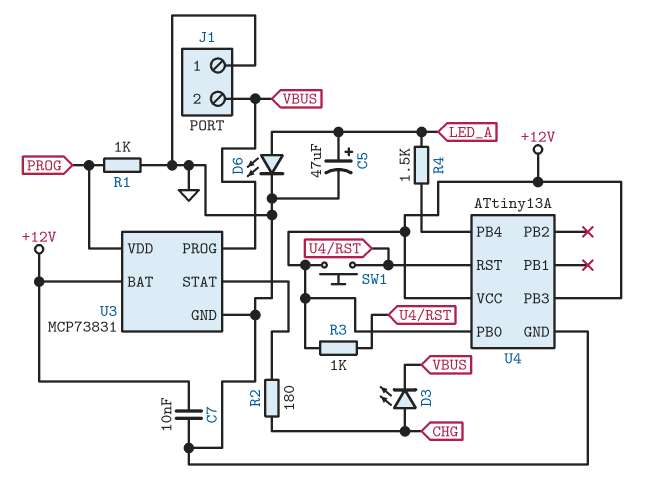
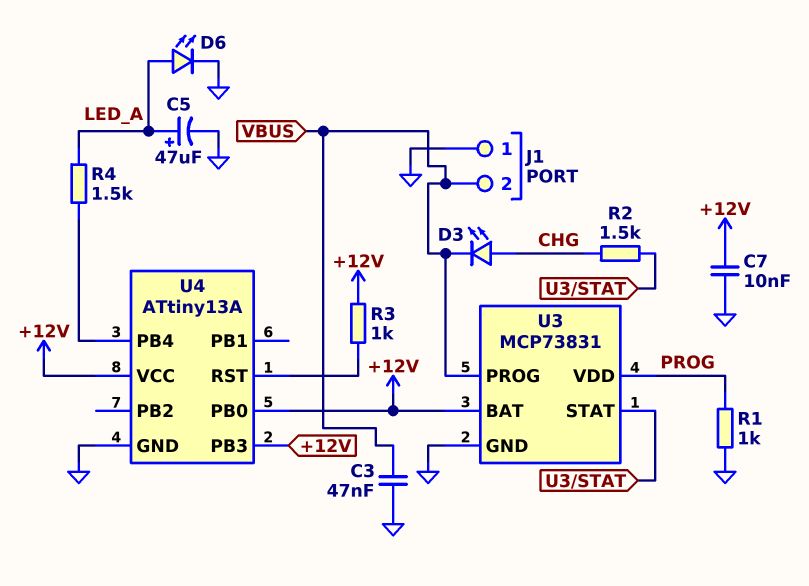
C3: none -> 47nF (GND, VBUS)
R2: 180 (CHG, U3/STAT) -> 1.5k (CHG, U3/STAT)
SW1: button (+12V, U4/RST) -> none

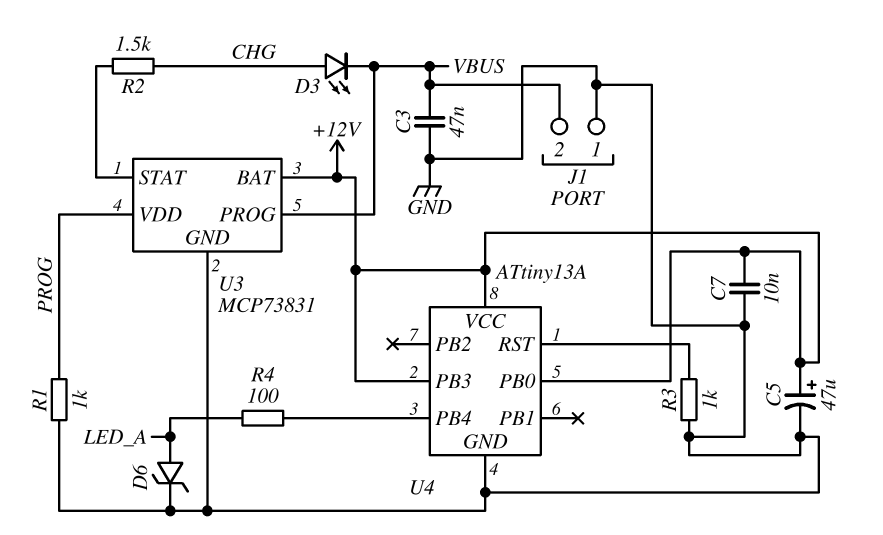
C5: 47uF (plus LED_A, minus GND) -> 47uF (plus +12V, minus GND)
D6: LED (A LED_A, K GND) -> zener (A LED_A, K GND)
R3: 1k (+12V, U4/RST) -> 1k (GND, U4/RST)
R4: 1.5k (LED_A, U4/PB4) -> 100 (LED_A, U4/PB4)

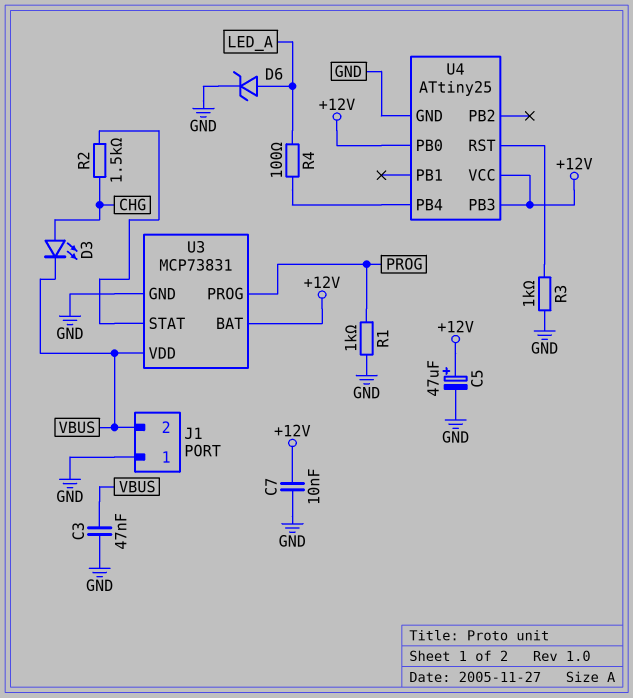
U3 pin PROG: VBUS -> PROG
U3 pin VDD: PROG -> VBUS
U4: ATtiny13A -> ATtiny25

» Task goal
From the records given above, copy all lines containing "none".

» Expected output
C3: none -> 47nF (GND, VBUS)
SW1: button (+12V, U4/RST) -> none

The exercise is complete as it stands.